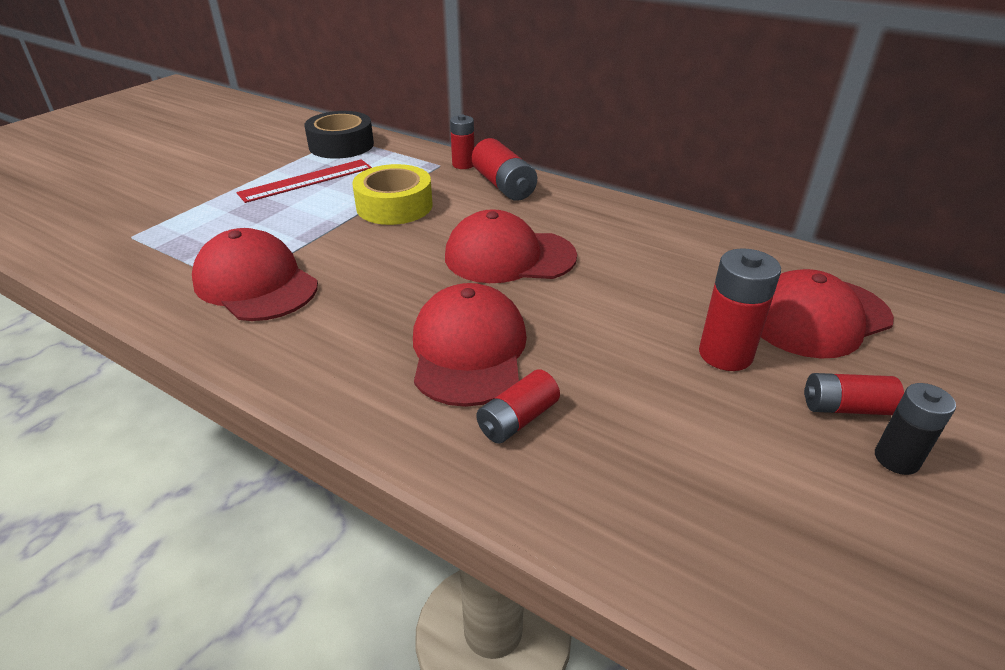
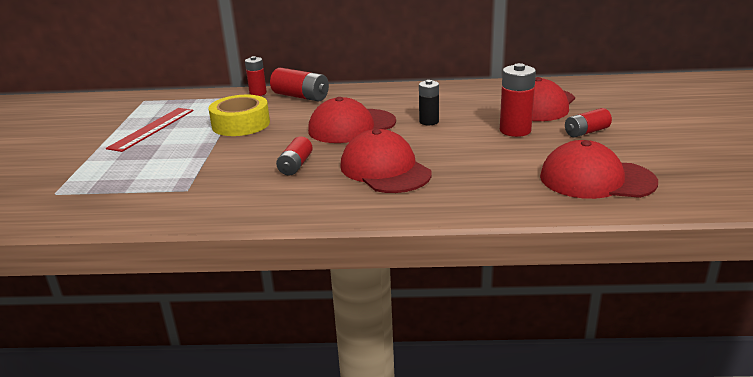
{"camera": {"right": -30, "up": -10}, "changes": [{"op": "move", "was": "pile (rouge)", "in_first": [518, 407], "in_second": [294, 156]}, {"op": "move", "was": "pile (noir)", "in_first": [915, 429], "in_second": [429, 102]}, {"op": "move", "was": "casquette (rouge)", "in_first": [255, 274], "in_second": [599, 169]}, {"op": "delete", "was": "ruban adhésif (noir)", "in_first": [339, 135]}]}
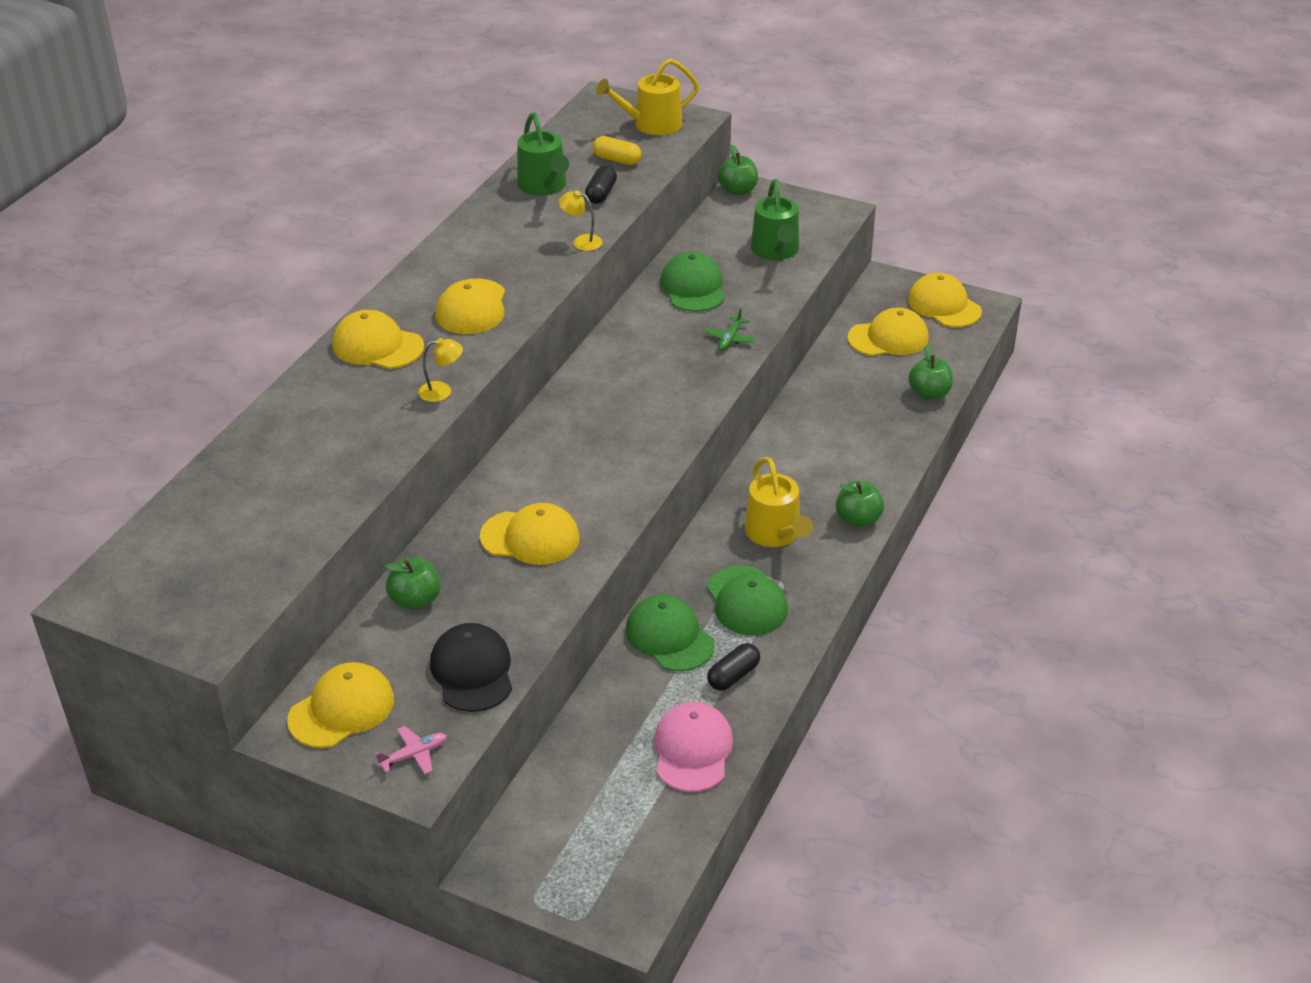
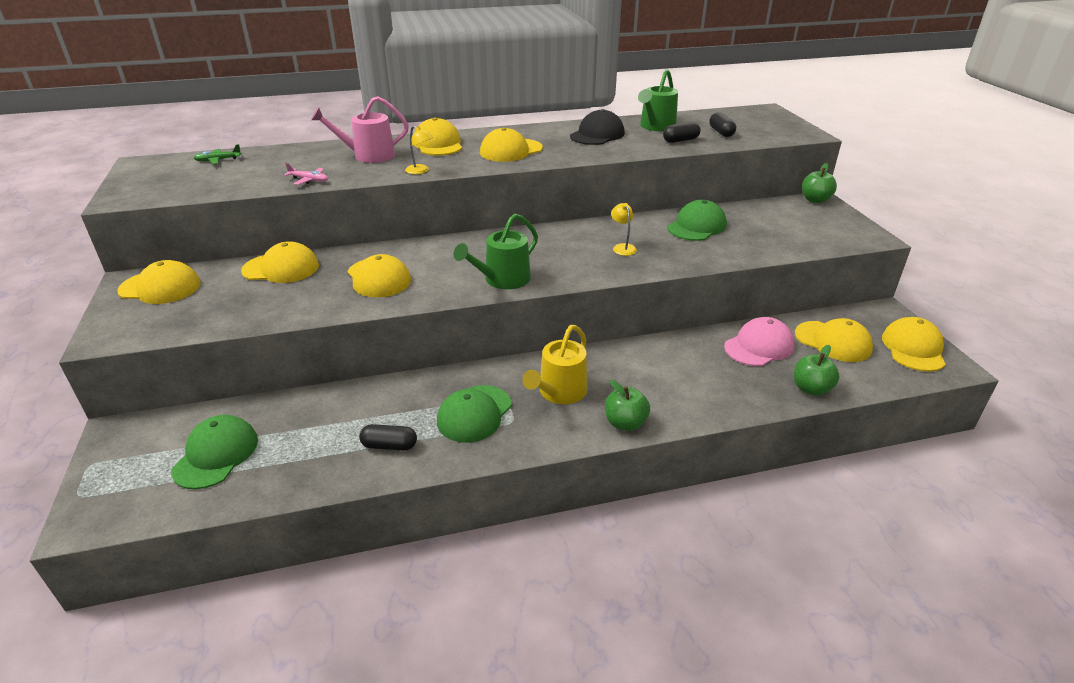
{"camera": {"right": 50, "up": -5}, "changes": [{"op": "move", "was": "casquette (vert)", "in_first": [670, 632], "in_second": [214, 452]}, {"op": "move", "was": "avion (vert)", "in_first": [730, 329], "in_second": [218, 154]}, {"op": "replace", "was": "pomme (vert)", "now": "casquette (jaune)", "in_first": [412, 584], "in_second": [280, 262]}, {"op": "move", "was": "avion (rose)", "in_first": [411, 750], "in_second": [306, 174]}, {"op": "insert", "now": "arrosoir (rose)", "in_second": [360, 129]}, {"op": "move", "was": "arrosoir (vert)", "in_first": [775, 219], "in_second": [496, 251]}, {"op": "move", "was": "casquette (noir)", "in_first": [471, 667], "in_second": [597, 127]}, {"op": "move", "was": "lampe (jaune)", "in_first": [580, 220], "in_second": [624, 229]}, {"op": "recolor", "was": "gélule (jaune)", "now": "gélule (noir)", "in_first": [617, 150], "in_second": [722, 124]}, {"op": "move", "was": "casquette (rose)", "in_first": [693, 747], "in_second": [759, 341]}, {"op": "delete", "was": "arrosoir (jaune)", "in_first": [647, 97]}]}
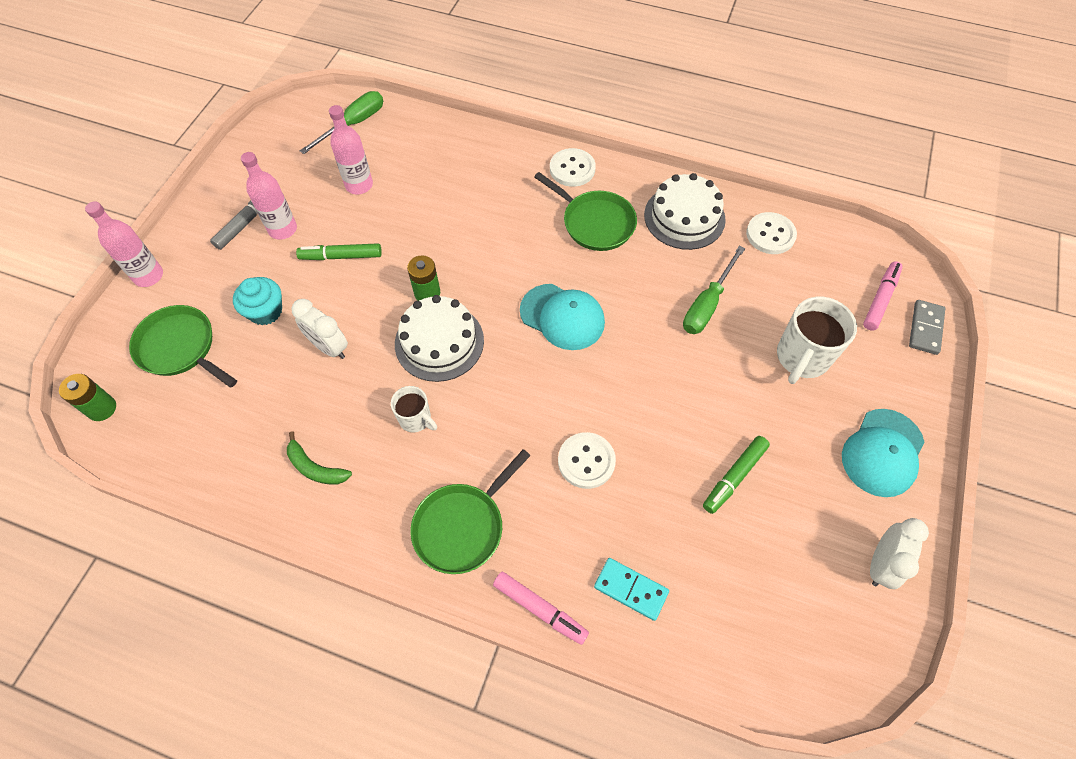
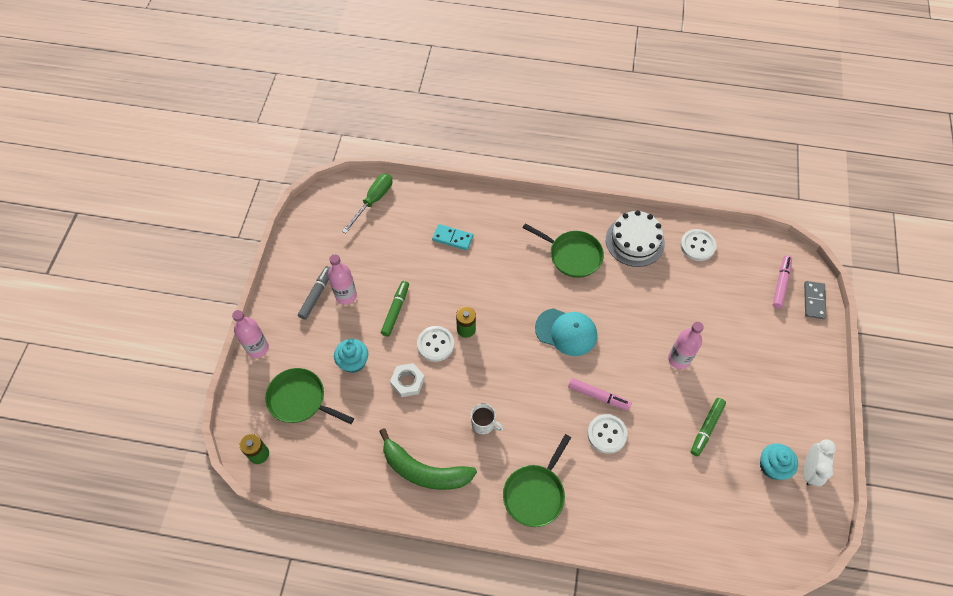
{"camera": {"right": -10, "up": 0}, "changes": [{"op": "resize", "was": "banane (vert)", "in_first": [319, 457], "in_second": [428, 459], "ratio": 1.87}, {"op": "rotate", "was": "feutre (vert)", "in_first": [339, 251], "in_second": [395, 309], "clockwise": 120}, {"op": "replace", "was": "réveil (blanc)", "now": "écrou (blanc)", "in_first": [320, 329], "in_second": [407, 380]}, {"op": "move", "was": "bouton (blanc)", "in_first": [573, 167], "in_second": [435, 344]}, {"op": "move", "was": "domino (turquoise)", "in_first": [631, 589], "in_second": [452, 237]}, {"op": "move", "was": "feutre (rose)", "in_first": [541, 608], "in_second": [600, 394]}, {"op": "move", "was": "bouteille (rose)", "in_first": [351, 149], "in_second": [686, 345]}, {"op": "insert", "now": "muffin (turquoise)", "in_second": [779, 461]}, {"op": "delete", "was": "gâteau (blanc)", "in_first": [439, 338]}, {"op": "delete", "was": "tournevis (vert)", "in_first": [714, 290]}, {"op": "delete", "was": "tasse (blanc)", "in_first": [817, 340]}, {"op": "delete", "was": "casquette (turquoise)", "in_first": [883, 453]}]}
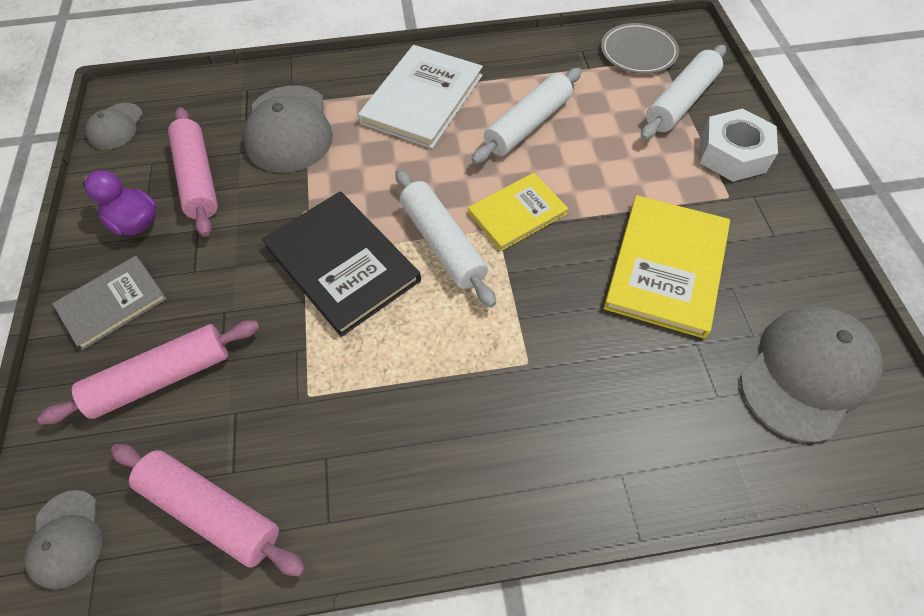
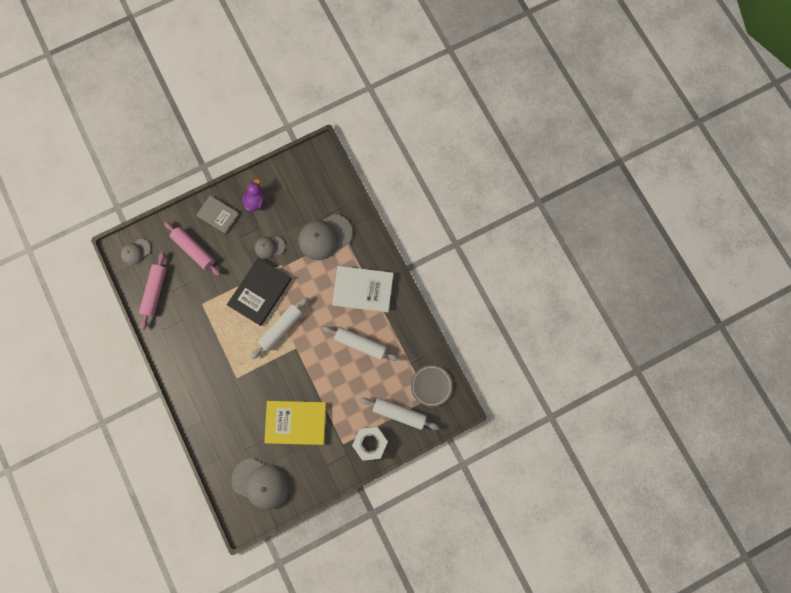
{"camera": {"right": 70, "up": 20}, "changes": [{"op": "move", "was": "casquette (gris)", "in_first": [114, 126], "in_second": [269, 248]}, {"op": "delete", "was": "rouleau à pâtisserie (rose)", "in_first": [193, 172]}, {"op": "delete", "was": "livre (jaune)", "in_first": [518, 212]}]}
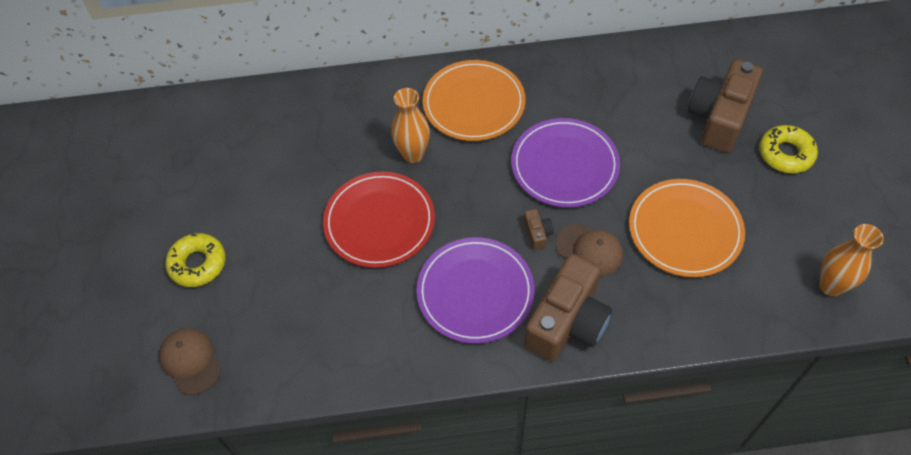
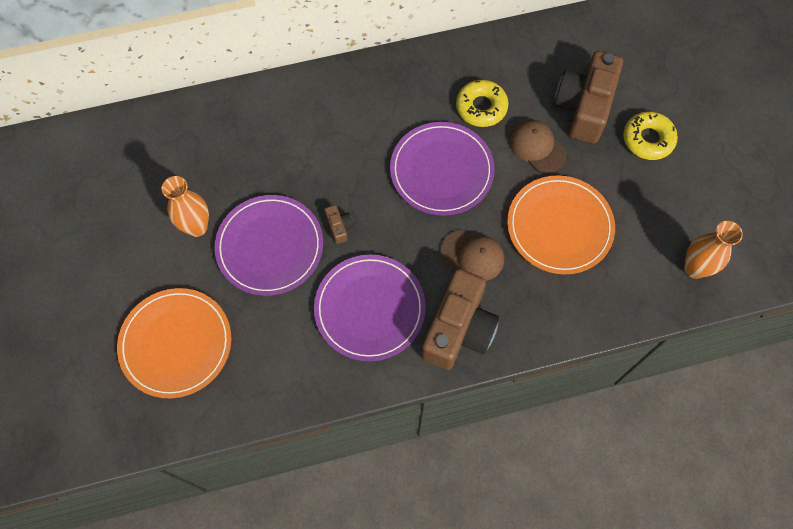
{"camera": {"right": -10, "up": 10}, "changes": [{"op": "move", "was": "assiette (orange)", "in_first": [474, 100], "in_second": [174, 343]}, {"op": "move", "was": "vase (orange)", "in_first": [410, 125], "in_second": [185, 206]}, {"op": "recolor", "was": "assiette (rouge)", "now": "assiette (violet)", "in_first": [379, 220], "in_second": [268, 245]}, {"op": "move", "was": "appareil photo (marron)", "in_first": [539, 229], "in_second": [339, 224]}, {"op": "move", "was": "beignet (jaune)", "in_first": [195, 260], "in_second": [482, 103]}, {"op": "move", "was": "casquette (marron)", "in_first": [190, 361], "in_second": [537, 146]}]}
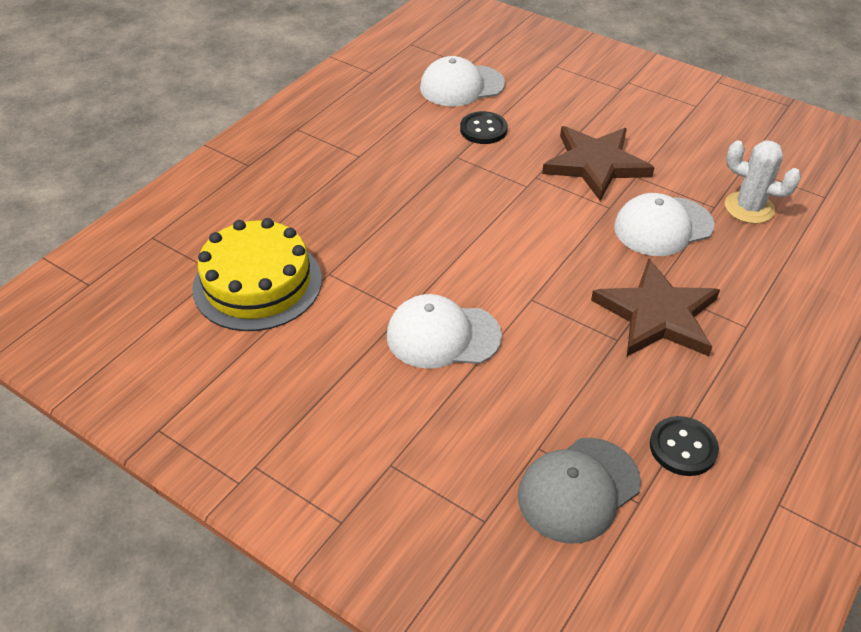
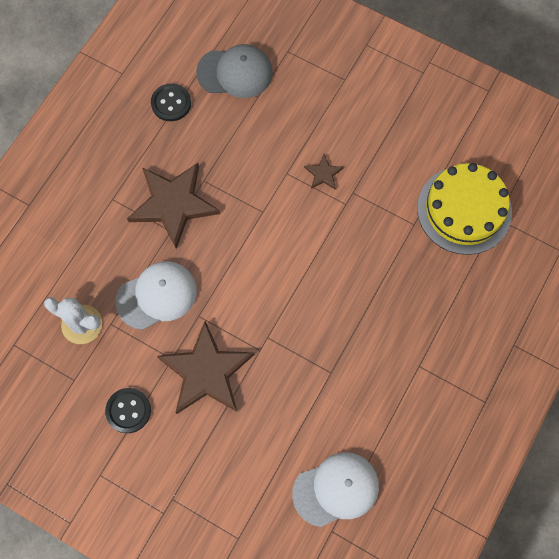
{"camera": {"right": 175, "up": 25}, "changes": [{"op": "move", "was": "bouton (noir)", "in_first": [484, 127], "in_second": [128, 410]}, {"op": "rotate", "was": "casquette (gris)", "in_first": [579, 491], "in_second": [234, 71], "clockwise": 45}, {"op": "replace", "was": "casquette (blanc)", "now": "étoile (marron)", "in_first": [444, 331], "in_second": [324, 172]}]}
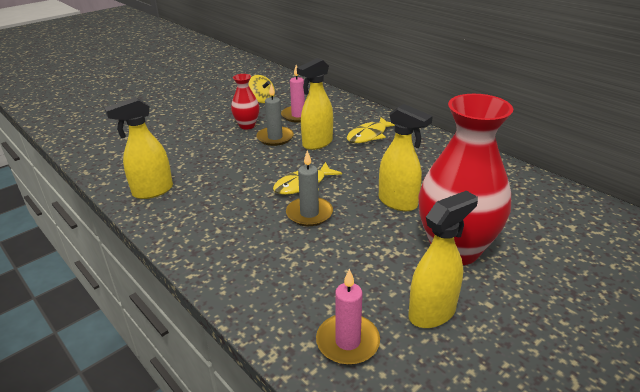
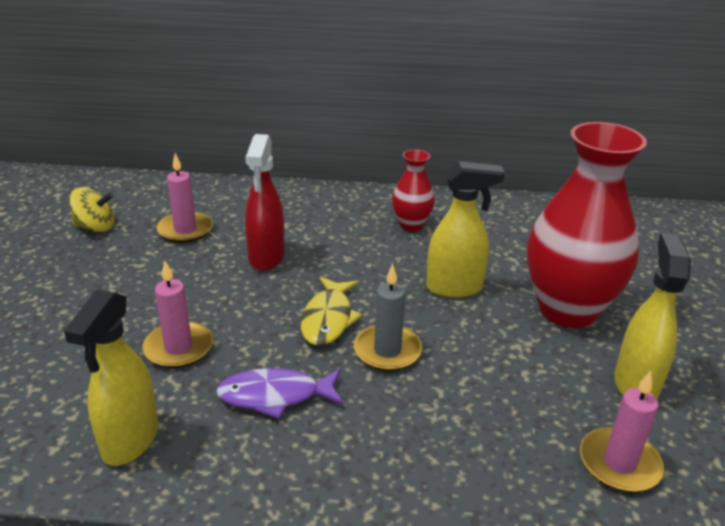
{"camera": {"right": -45, "up": 0}, "changes": [{"op": "insert", "now": "bougie (rose)", "in_second": [177, 314]}, {"op": "insert", "now": "poisson (violet)", "in_second": [279, 393]}, {"op": "recolor", "was": "vaporisateur (jaune)", "now": "vaporisateur (rouge)", "in_first": [315, 104], "in_second": [265, 202]}, {"op": "move", "was": "vase (rouge)", "in_first": [245, 102], "in_second": [413, 190]}, {"op": "delete", "was": "bougie (gris)", "in_first": [275, 115]}, {"op": "delete", "was": "poisson (jaune)", "in_first": [371, 130]}]}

» **YOUR GOAL**
Which lines of the data above contain the string "gris"? Copy each of them.

» **RESPONSE AREA**
{"camera": {"right": 70, "up": 20}, "changes": [{"op": "move", "was": "casquette (gris)", "in_first": [114, 126], "in_second": [269, 248]}, {"op": "delete", "was": "rouleau à pâtisserie (rose)", "in_first": [193, 172]}, {"op": "delete", "was": "livre (jaune)", "in_first": [518, 212]}]}
{"camera": {"right": 175, "up": 25}, "changes": [{"op": "move", "was": "bouton (noir)", "in_first": [484, 127], "in_second": [128, 410]}, {"op": "rotate", "was": "casquette (gris)", "in_first": [579, 491], "in_second": [234, 71], "clockwise": 45}, {"op": "replace", "was": "casquette (blanc)", "now": "étoile (marron)", "in_first": [444, 331], "in_second": [324, 172]}]}
{"camera": {"right": -45, "up": 0}, "changes": [{"op": "insert", "now": "bougie (rose)", "in_second": [177, 314]}, {"op": "insert", "now": "poisson (violet)", "in_second": [279, 393]}, {"op": "recolor", "was": "vaporisateur (jaune)", "now": "vaporisateur (rouge)", "in_first": [315, 104], "in_second": [265, 202]}, {"op": "move", "was": "vase (rouge)", "in_first": [245, 102], "in_second": [413, 190]}, {"op": "delete", "was": "bougie (gris)", "in_first": [275, 115]}, {"op": "delete", "was": "poisson (jaune)", "in_first": [371, 130]}]}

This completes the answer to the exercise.